[Before-and-after object listings]
Content starts
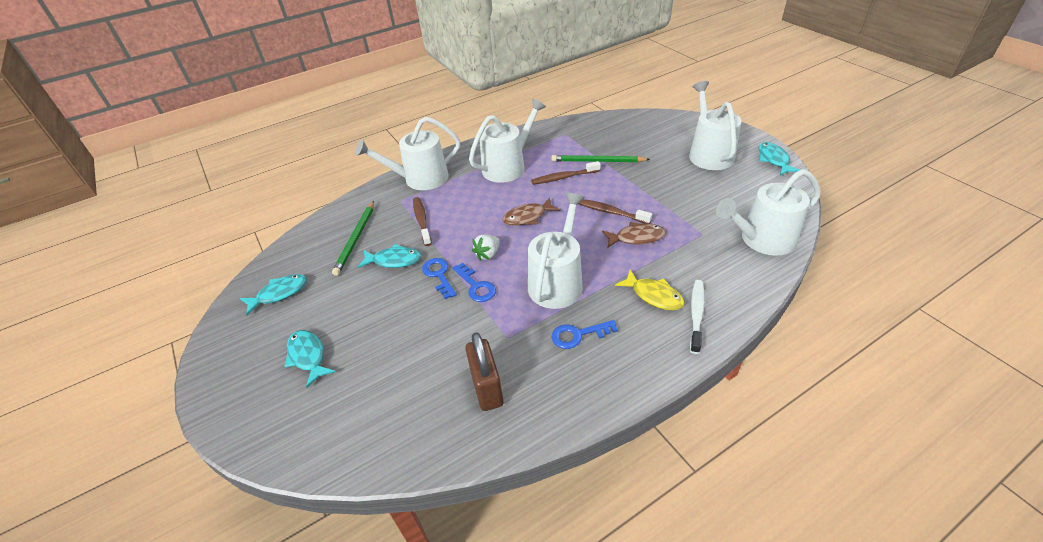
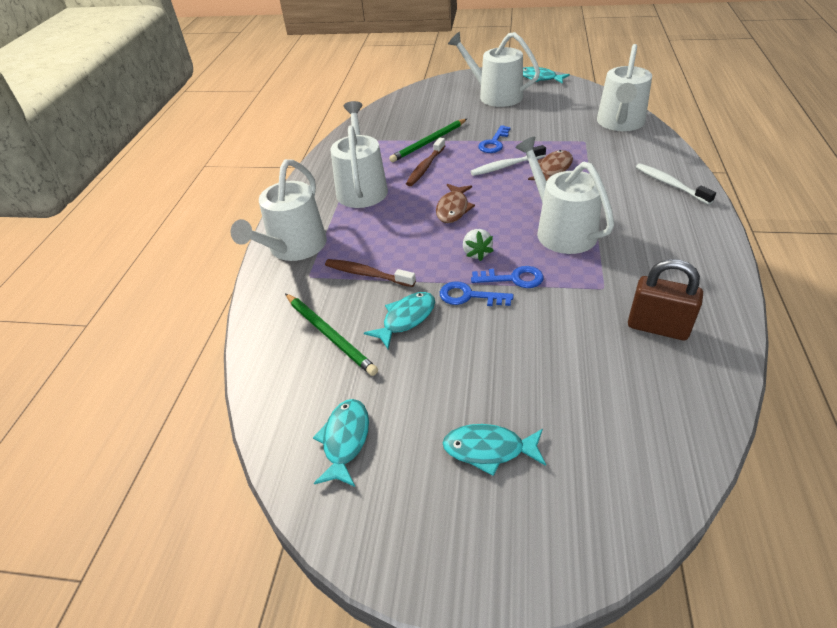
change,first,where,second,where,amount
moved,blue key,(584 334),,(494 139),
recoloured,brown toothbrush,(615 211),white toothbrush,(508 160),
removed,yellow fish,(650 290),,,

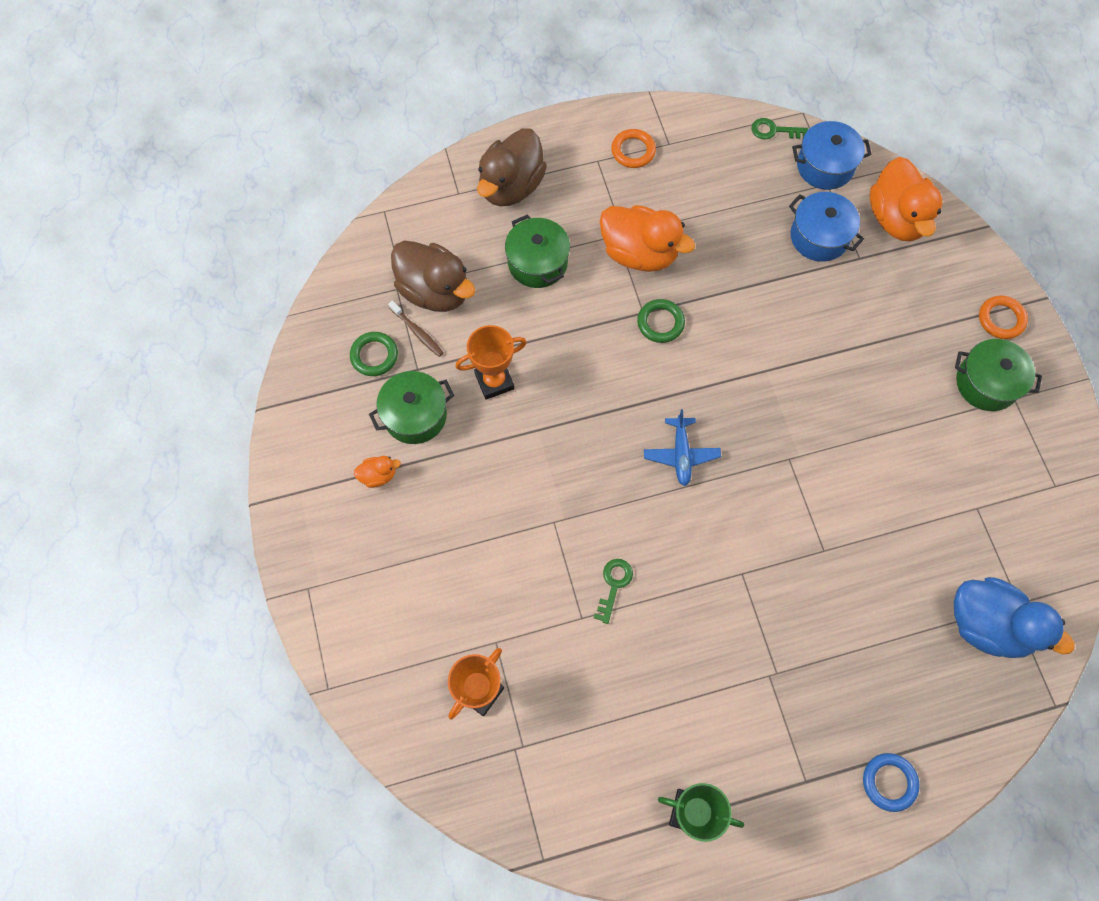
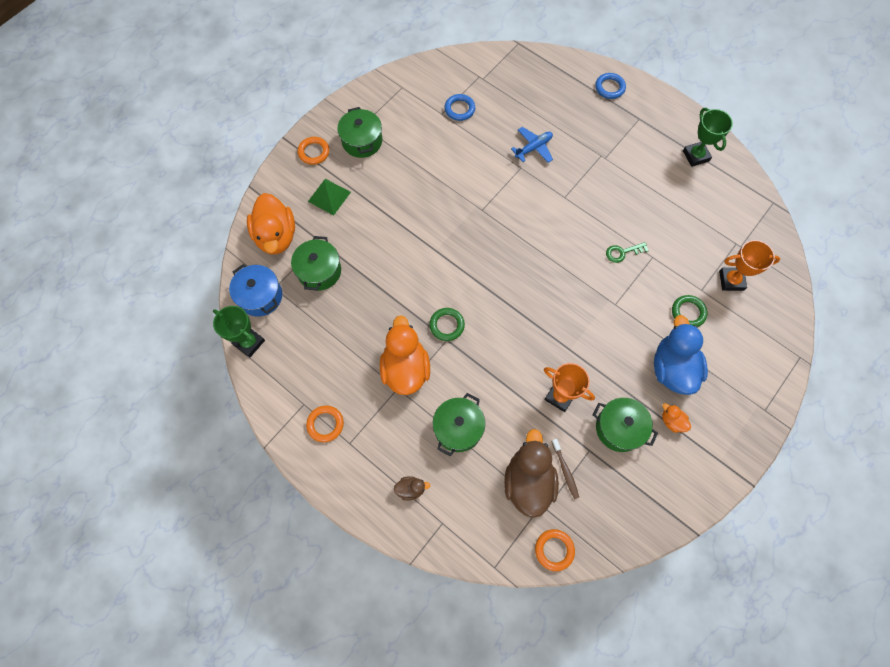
change,first,where,second,where,amount
moved,green ring,(374 354),,(690 311),
turned,brown toothbrush,(416 328),,(565 469),150 degrees clockwise
resized,brown duck,(512 167),,(412 488),x0.44
moved,blue plane,(682 447),,(532 145),
replaced,green key,(779 128),green trophy,(239 331),
recoloured,blue pot,(826 227),green pot,(316 263),
turned,orange duck,(906 199),,(271 223),120 degrees clockwise
moved,blue duck,(1014 617),,(681 355),
added,,,green pyramid,(329 197),
added,,,blue ring,(459 107),
added,,,orange ring,(555 550),

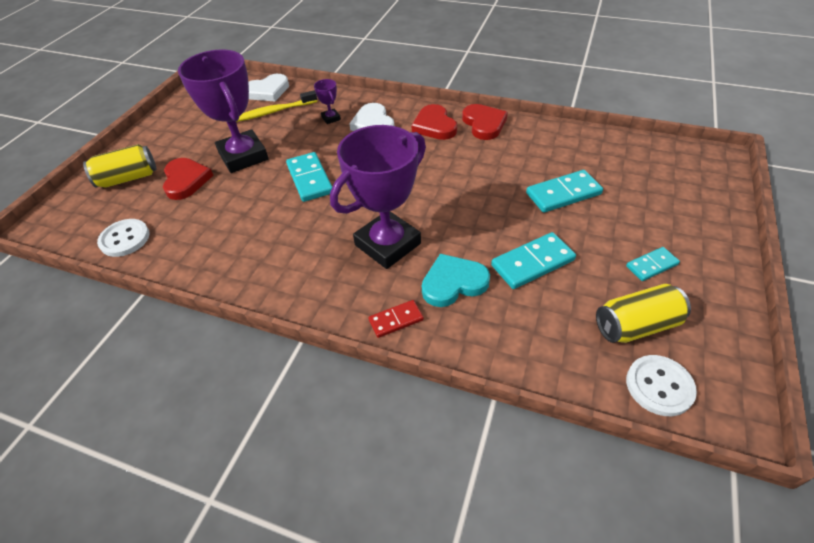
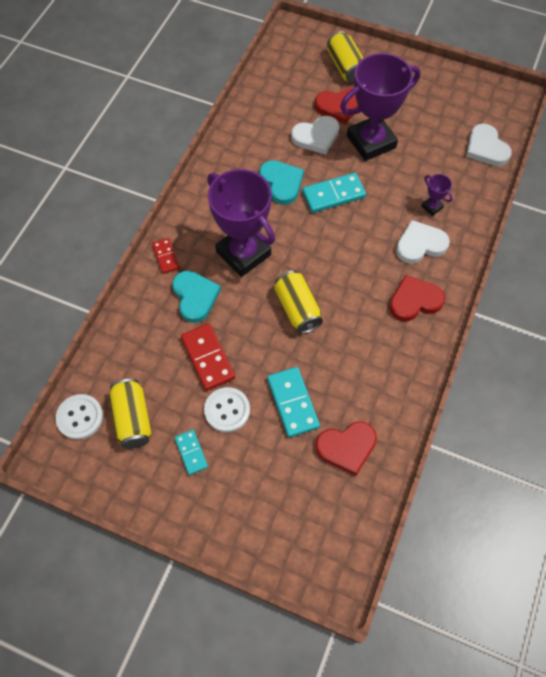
change,first,where,second,where,amount
moved,white button,(123 238),,(227 409),
removed,yellow toothbrush,(276 106),,,
turned,purple trophy,(327 101),,(437 195),75 degrees clockwise
moved,red heart,(485 122),,(346 448),
recoloured,turquoise domino,(533 260),red domino,(208 357),
added,,,turquoise heart,(281 182),
added,,,yellow can,(298 302),
added,,,white heart,(315 135),

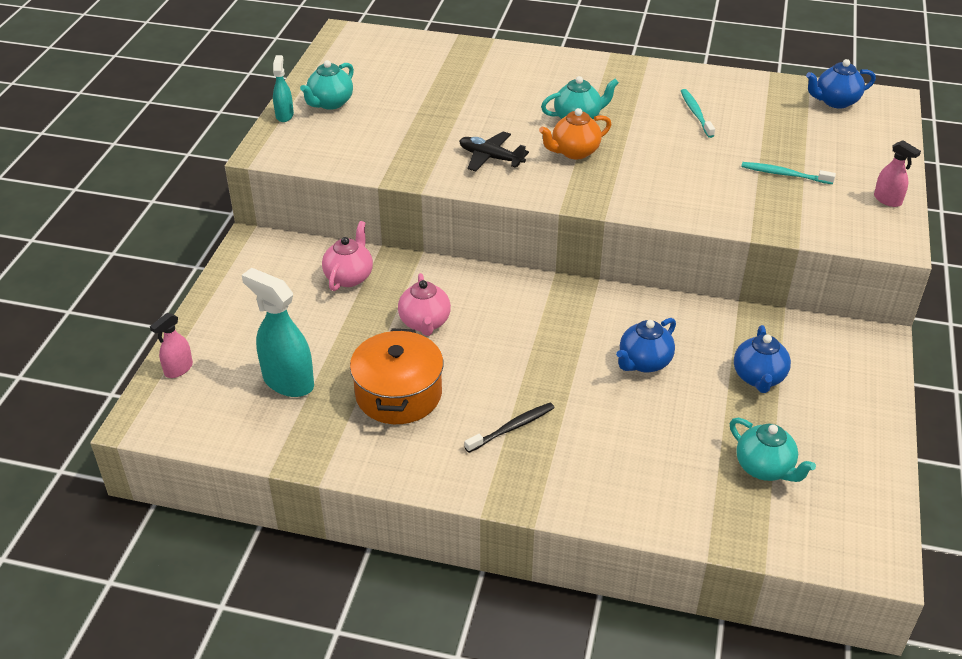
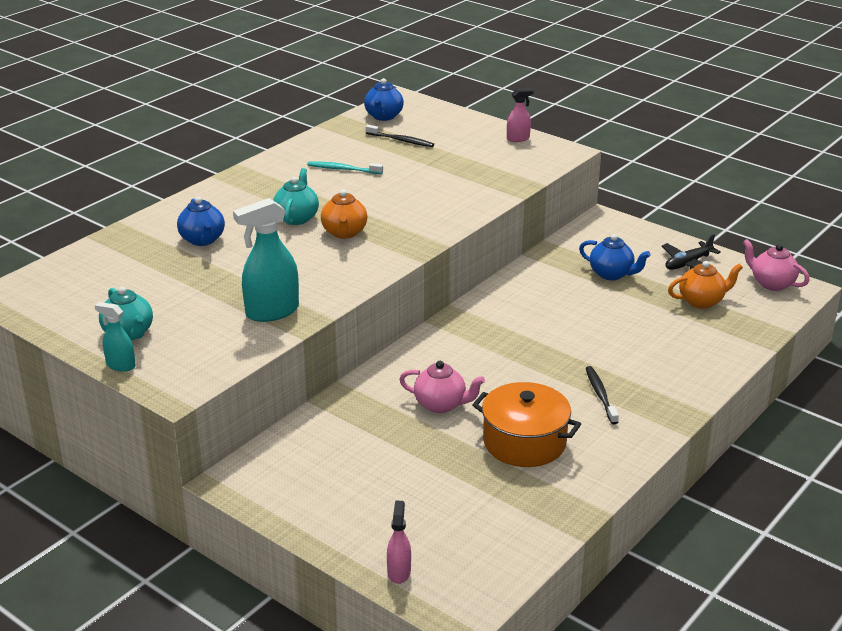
change,first,where,second,where,amount
turned,pink spray bottle,(171 345),,(399 542),150 degrees counterclockwise
moved,turquoise spray bottle,(278 332),,(266 260),
moved,pink teapot,(347 256),,(776 265),
moved,black plane,(494 151),,(691 252),
moved,blue teapot,(646 345),,(201 221),
recoloured,turquoise teapot,(773 450),orange teapot,(705 285),
removed,turquoise toothbrush,(788 173),,,
added,,,black toothbrush,(400 136),

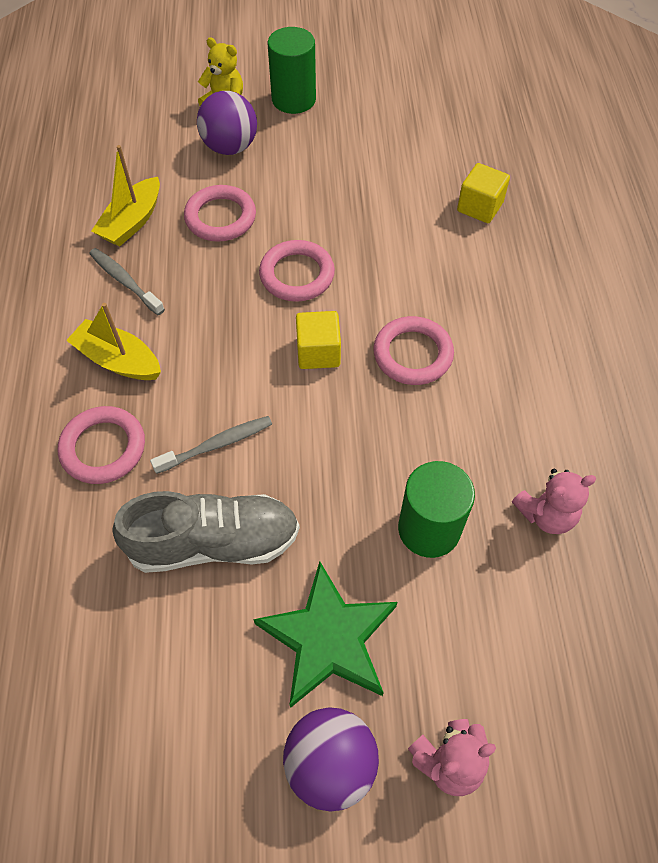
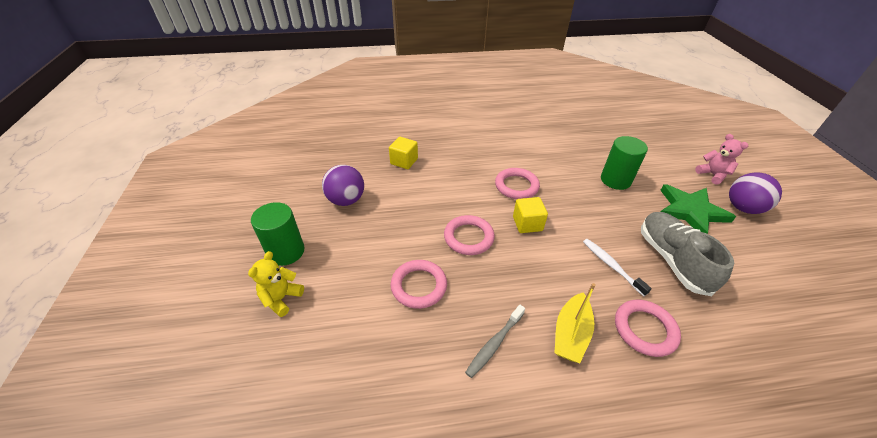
change,first,where,second,where,amount
removed,yellow boat,(125 196),,,
recoloured,grey toothbrush,(211 445),white toothbrush,(617 267),
moved,purple ball,(227 123),,(343 185),
removed,pink teddy bear,(554 501),,,

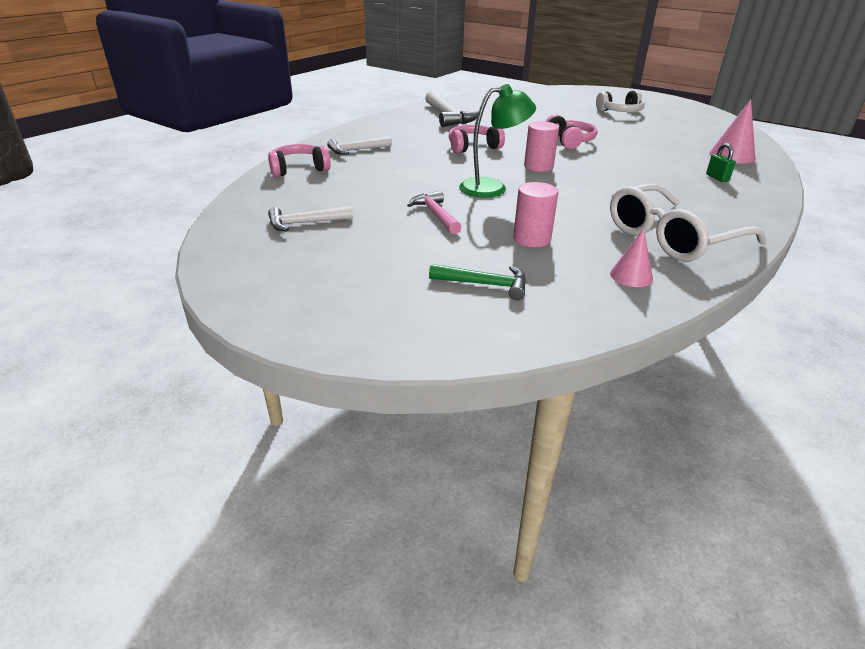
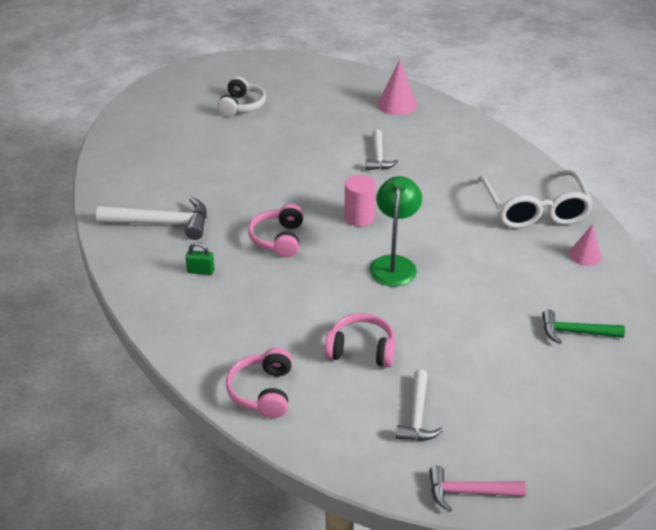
change,first,where,second,where,amount
moved,white hammer,(359 145),,(382 150),
moved,pink hammer,(434 212),,(477 489),
turned,green hammer,(477 282),,(583 327),120 degrees counterclockwise
removed,pink cylinder,(535 214),,,
moved,pink headphones,(571 131),,(360 340),
moved,green padlock,(721 162),,(200 258),

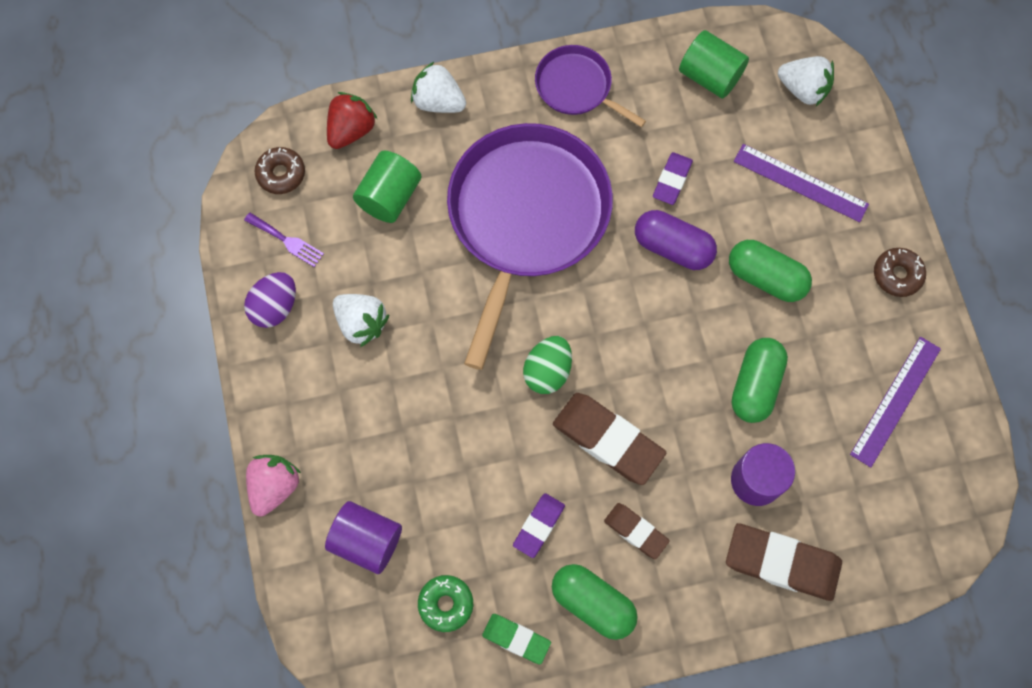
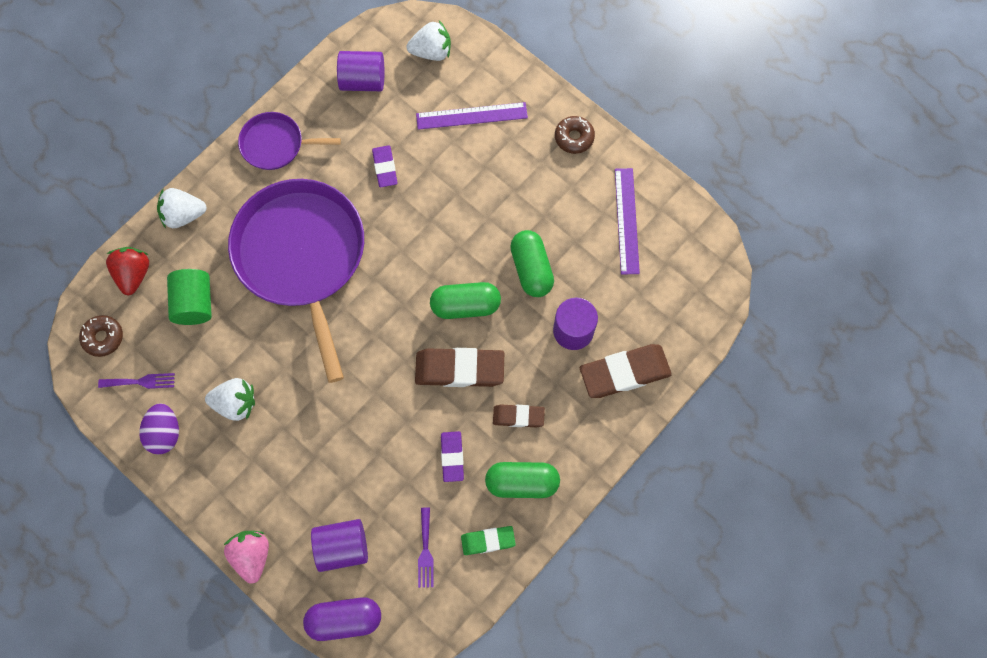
change,first,where,second,where,amount
replaced,green donut,(445 603),purple fork,(425 547),
removed,green egg,(547 365),,,
moved,purple capsule,(676 240),,(342 619),
recoloured,green cylinder,(714 64),purple cylinder,(360 71),
moved,green capsule,(770 271),,(465 300),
Content ends
Work instructions:
Work out how many lines in the data above contain the word "cylinder" and respond with that number only.

Answer space:
2